* begin *

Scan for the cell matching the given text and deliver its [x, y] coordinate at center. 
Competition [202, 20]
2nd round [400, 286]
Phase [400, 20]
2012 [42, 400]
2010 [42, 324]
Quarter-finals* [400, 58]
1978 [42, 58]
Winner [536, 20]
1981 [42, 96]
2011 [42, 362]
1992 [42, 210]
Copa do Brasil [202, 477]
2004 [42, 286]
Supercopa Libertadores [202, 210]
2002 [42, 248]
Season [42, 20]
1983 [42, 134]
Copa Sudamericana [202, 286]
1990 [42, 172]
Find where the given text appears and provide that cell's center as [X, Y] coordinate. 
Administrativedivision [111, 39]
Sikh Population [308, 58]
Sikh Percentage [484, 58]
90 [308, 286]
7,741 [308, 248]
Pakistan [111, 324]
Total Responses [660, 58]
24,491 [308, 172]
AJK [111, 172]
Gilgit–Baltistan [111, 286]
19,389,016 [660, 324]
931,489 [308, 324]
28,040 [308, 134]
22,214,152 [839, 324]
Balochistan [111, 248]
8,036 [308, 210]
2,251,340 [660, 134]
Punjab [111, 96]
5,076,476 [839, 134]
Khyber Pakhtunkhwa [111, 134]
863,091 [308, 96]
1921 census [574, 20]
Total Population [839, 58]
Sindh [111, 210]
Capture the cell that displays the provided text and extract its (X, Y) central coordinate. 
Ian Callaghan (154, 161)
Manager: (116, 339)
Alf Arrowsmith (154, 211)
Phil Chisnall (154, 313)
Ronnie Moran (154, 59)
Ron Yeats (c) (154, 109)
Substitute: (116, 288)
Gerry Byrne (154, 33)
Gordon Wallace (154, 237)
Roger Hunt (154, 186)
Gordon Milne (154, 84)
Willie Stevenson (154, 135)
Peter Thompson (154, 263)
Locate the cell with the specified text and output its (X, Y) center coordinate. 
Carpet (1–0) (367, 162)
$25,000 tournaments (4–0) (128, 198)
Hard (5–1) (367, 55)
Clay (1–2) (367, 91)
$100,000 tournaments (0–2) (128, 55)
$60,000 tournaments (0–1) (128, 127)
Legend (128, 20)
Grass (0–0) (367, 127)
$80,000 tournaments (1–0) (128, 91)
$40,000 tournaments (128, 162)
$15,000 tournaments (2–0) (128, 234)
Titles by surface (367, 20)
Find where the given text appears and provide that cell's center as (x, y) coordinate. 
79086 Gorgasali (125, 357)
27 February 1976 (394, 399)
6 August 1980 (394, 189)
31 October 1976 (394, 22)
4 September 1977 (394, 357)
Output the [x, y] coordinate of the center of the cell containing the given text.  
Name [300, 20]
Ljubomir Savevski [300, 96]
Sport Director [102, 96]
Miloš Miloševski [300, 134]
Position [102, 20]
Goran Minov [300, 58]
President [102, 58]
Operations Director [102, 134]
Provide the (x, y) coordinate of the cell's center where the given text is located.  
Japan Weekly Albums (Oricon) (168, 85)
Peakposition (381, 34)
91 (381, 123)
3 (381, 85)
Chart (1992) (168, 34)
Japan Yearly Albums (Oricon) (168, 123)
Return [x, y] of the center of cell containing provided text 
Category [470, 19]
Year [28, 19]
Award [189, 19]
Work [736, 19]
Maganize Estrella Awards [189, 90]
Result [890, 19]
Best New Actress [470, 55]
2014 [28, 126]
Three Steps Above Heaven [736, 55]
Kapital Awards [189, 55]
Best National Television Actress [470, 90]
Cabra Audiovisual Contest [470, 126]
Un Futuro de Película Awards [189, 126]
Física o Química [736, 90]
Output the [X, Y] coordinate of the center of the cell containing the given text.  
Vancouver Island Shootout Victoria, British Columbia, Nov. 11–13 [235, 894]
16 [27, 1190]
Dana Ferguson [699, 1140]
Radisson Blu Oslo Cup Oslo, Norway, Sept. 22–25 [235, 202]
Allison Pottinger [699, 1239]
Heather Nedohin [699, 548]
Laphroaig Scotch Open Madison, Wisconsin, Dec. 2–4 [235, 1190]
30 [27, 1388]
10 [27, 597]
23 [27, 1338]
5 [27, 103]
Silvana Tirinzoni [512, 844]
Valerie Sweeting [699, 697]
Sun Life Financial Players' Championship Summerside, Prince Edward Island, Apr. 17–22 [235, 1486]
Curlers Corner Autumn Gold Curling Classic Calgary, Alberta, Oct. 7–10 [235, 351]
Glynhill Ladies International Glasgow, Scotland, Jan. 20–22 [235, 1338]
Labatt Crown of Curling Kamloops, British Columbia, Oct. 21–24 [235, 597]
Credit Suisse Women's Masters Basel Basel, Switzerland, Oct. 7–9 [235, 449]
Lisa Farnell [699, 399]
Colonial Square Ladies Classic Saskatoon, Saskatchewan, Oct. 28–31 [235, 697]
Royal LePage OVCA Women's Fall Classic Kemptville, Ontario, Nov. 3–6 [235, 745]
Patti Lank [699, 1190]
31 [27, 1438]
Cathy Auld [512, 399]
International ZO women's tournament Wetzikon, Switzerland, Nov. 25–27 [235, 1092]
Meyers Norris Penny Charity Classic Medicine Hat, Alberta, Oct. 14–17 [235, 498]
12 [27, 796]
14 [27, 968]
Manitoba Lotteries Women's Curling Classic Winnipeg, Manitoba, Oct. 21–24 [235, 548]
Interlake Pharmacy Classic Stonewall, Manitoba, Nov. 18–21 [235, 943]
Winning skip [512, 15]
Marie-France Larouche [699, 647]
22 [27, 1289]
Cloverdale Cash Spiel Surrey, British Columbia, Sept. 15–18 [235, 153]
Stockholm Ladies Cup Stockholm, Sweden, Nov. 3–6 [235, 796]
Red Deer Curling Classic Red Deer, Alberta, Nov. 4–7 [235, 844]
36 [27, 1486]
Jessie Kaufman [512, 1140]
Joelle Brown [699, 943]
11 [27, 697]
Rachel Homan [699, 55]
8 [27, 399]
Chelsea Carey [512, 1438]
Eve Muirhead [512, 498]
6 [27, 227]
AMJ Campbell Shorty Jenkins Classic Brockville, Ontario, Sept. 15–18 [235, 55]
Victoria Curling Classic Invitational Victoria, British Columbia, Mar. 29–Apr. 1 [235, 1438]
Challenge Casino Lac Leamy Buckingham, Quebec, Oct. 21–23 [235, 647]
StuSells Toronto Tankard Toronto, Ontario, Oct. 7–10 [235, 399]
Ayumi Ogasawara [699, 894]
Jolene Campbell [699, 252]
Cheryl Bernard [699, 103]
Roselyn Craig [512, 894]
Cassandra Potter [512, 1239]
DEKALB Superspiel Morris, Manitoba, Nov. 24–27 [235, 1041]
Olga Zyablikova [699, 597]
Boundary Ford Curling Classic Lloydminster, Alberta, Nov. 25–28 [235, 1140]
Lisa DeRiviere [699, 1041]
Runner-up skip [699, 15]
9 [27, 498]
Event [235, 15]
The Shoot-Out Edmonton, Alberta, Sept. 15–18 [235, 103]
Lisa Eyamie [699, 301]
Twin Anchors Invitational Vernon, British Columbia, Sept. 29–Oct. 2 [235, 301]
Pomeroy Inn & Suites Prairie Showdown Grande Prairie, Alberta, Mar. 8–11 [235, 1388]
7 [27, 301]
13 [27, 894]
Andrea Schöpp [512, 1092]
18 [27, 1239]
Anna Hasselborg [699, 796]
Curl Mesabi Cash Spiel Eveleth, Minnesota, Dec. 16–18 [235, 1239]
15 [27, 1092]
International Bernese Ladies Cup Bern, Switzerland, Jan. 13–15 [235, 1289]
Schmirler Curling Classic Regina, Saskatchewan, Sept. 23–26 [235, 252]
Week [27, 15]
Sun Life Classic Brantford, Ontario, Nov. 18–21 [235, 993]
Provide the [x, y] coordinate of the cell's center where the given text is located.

* end *

Instructions for the task: Copy all of the data above line for line, keeping every word, number, bracket, and parenthesis unchanged.

Task result:
Scan for the cell matching the given text and deliver its [x, y] coordinate at center. 
Competition [202, 20]
2nd round [400, 286]
Phase [400, 20]
2012 [42, 400]
2010 [42, 324]
Quarter-finals* [400, 58]
1978 [42, 58]
Winner [536, 20]
1981 [42, 96]
2011 [42, 362]
1992 [42, 210]
Copa do Brasil [202, 477]
2004 [42, 286]
Supercopa Libertadores [202, 210]
2002 [42, 248]
Season [42, 20]
1983 [42, 134]
Copa Sudamericana [202, 286]
1990 [42, 172]
Find where the given text appears and provide that cell's center as [X, Y] coordinate. 
Administrativedivision [111, 39]
Sikh Population [308, 58]
Sikh Percentage [484, 58]
90 [308, 286]
7,741 [308, 248]
Pakistan [111, 324]
Total Responses [660, 58]
24,491 [308, 172]
AJK [111, 172]
Gilgit–Baltistan [111, 286]
19,389,016 [660, 324]
931,489 [308, 324]
28,040 [308, 134]
22,214,152 [839, 324]
Balochistan [111, 248]
8,036 [308, 210]
2,251,340 [660, 134]
Punjab [111, 96]
5,076,476 [839, 134]
Khyber Pakhtunkhwa [111, 134]
863,091 [308, 96]
1921 census [574, 20]
Total Population [839, 58]
Sindh [111, 210]
Capture the cell that displays the provided text and extract its (X, Y) central coordinate. 
Ian Callaghan (154, 161)
Manager: (116, 339)
Alf Arrowsmith (154, 211)
Phil Chisnall (154, 313)
Ronnie Moran (154, 59)
Ron Yeats (c) (154, 109)
Substitute: (116, 288)
Gerry Byrne (154, 33)
Gordon Wallace (154, 237)
Roger Hunt (154, 186)
Gordon Milne (154, 84)
Willie Stevenson (154, 135)
Peter Thompson (154, 263)
Locate the cell with the specified text and output its (X, Y) center coordinate. 
Carpet (1–0) (367, 162)
$25,000 tournaments (4–0) (128, 198)
Hard (5–1) (367, 55)
Clay (1–2) (367, 91)
$100,000 tournaments (0–2) (128, 55)
$60,000 tournaments (0–1) (128, 127)
Legend (128, 20)
Grass (0–0) (367, 127)
$80,000 tournaments (1–0) (128, 91)
$40,000 tournaments (128, 162)
$15,000 tournaments (2–0) (128, 234)
Titles by surface (367, 20)
Find where the given text appears and provide that cell's center as (x, y) coordinate. 
79086 Gorgasali (125, 357)
27 February 1976 (394, 399)
6 August 1980 (394, 189)
31 October 1976 (394, 22)
4 September 1977 (394, 357)
Output the [x, y] coordinate of the center of the cell containing the given text.  
Name [300, 20]
Ljubomir Savevski [300, 96]
Sport Director [102, 96]
Miloš Miloševski [300, 134]
Position [102, 20]
Goran Minov [300, 58]
President [102, 58]
Operations Director [102, 134]
Provide the (x, y) coordinate of the cell's center where the given text is located.  
Japan Weekly Albums (Oricon) (168, 85)
Peakposition (381, 34)
91 (381, 123)
3 (381, 85)
Chart (1992) (168, 34)
Japan Yearly Albums (Oricon) (168, 123)
Return [x, y] of the center of cell containing provided text 
Category [470, 19]
Year [28, 19]
Award [189, 19]
Work [736, 19]
Maganize Estrella Awards [189, 90]
Result [890, 19]
Best New Actress [470, 55]
2014 [28, 126]
Three Steps Above Heaven [736, 55]
Kapital Awards [189, 55]
Best National Television Actress [470, 90]
Cabra Audiovisual Contest [470, 126]
Un Futuro de Película Awards [189, 126]
Física o Química [736, 90]
Output the [X, Y] coordinate of the center of the cell containing the given text.  
Vancouver Island Shootout Victoria, British Columbia, Nov. 11–13 [235, 894]
16 [27, 1190]
Dana Ferguson [699, 1140]
Radisson Blu Oslo Cup Oslo, Norway, Sept. 22–25 [235, 202]
Allison Pottinger [699, 1239]
Heather Nedohin [699, 548]
Laphroaig Scotch Open Madison, Wisconsin, Dec. 2–4 [235, 1190]
30 [27, 1388]
10 [27, 597]
23 [27, 1338]
5 [27, 103]
Silvana Tirinzoni [512, 844]
Valerie Sweeting [699, 697]
Sun Life Financial Players' Championship Summerside, Prince Edward Island, Apr. 17–22 [235, 1486]
Curlers Corner Autumn Gold Curling Classic Calgary, Alberta, Oct. 7–10 [235, 351]
Glynhill Ladies International Glasgow, Scotland, Jan. 20–22 [235, 1338]
Labatt Crown of Curling Kamloops, British Columbia, Oct. 21–24 [235, 597]
Credit Suisse Women's Masters Basel Basel, Switzerland, Oct. 7–9 [235, 449]
Lisa Farnell [699, 399]
Colonial Square Ladies Classic Saskatoon, Saskatchewan, Oct. 28–31 [235, 697]
Royal LePage OVCA Women's Fall Classic Kemptville, Ontario, Nov. 3–6 [235, 745]
Patti Lank [699, 1190]
31 [27, 1438]
Cathy Auld [512, 399]
International ZO women's tournament Wetzikon, Switzerland, Nov. 25–27 [235, 1092]
Meyers Norris Penny Charity Classic Medicine Hat, Alberta, Oct. 14–17 [235, 498]
12 [27, 796]
14 [27, 968]
Manitoba Lotteries Women's Curling Classic Winnipeg, Manitoba, Oct. 21–24 [235, 548]
Interlake Pharmacy Classic Stonewall, Manitoba, Nov. 18–21 [235, 943]
Winning skip [512, 15]
Marie-France Larouche [699, 647]
22 [27, 1289]
Cloverdale Cash Spiel Surrey, British Columbia, Sept. 15–18 [235, 153]
Stockholm Ladies Cup Stockholm, Sweden, Nov. 3–6 [235, 796]
Red Deer Curling Classic Red Deer, Alberta, Nov. 4–7 [235, 844]
36 [27, 1486]
Jessie Kaufman [512, 1140]
Joelle Brown [699, 943]
11 [27, 697]
Rachel Homan [699, 55]
8 [27, 399]
Chelsea Carey [512, 1438]
Eve Muirhead [512, 498]
6 [27, 227]
AMJ Campbell Shorty Jenkins Classic Brockville, Ontario, Sept. 15–18 [235, 55]
Victoria Curling Classic Invitational Victoria, British Columbia, Mar. 29–Apr. 1 [235, 1438]
Challenge Casino Lac Leamy Buckingham, Quebec, Oct. 21–23 [235, 647]
StuSells Toronto Tankard Toronto, Ontario, Oct. 7–10 [235, 399]
Ayumi Ogasawara [699, 894]
Jolene Campbell [699, 252]
Cheryl Bernard [699, 103]
Roselyn Craig [512, 894]
Cassandra Potter [512, 1239]
DEKALB Superspiel Morris, Manitoba, Nov. 24–27 [235, 1041]
Olga Zyablikova [699, 597]
Boundary Ford Curling Classic Lloydminster, Alberta, Nov. 25–28 [235, 1140]
Lisa DeRiviere [699, 1041]
Runner-up skip [699, 15]
9 [27, 498]
Event [235, 15]
The Shoot-Out Edmonton, Alberta, Sept. 15–18 [235, 103]
Lisa Eyamie [699, 301]
Twin Anchors Invitational Vernon, British Columbia, Sept. 29–Oct. 2 [235, 301]
Pomeroy Inn & Suites Prairie Showdown Grande Prairie, Alberta, Mar. 8–11 [235, 1388]
7 [27, 301]
13 [27, 894]
Andrea Schöpp [512, 1092]
18 [27, 1239]
Anna Hasselborg [699, 796]
Curl Mesabi Cash Spiel Eveleth, Minnesota, Dec. 16–18 [235, 1239]
15 [27, 1092]
International Bernese Ladies Cup Bern, Switzerland, Jan. 13–15 [235, 1289]
Schmirler Curling Classic Regina, Saskatchewan, Sept. 23–26 [235, 252]
Week [27, 15]
Sun Life Classic Brantford, Ontario, Nov. 18–21 [235, 993]
Provide the [x, y] coordinate of the cell's center where the given text is located.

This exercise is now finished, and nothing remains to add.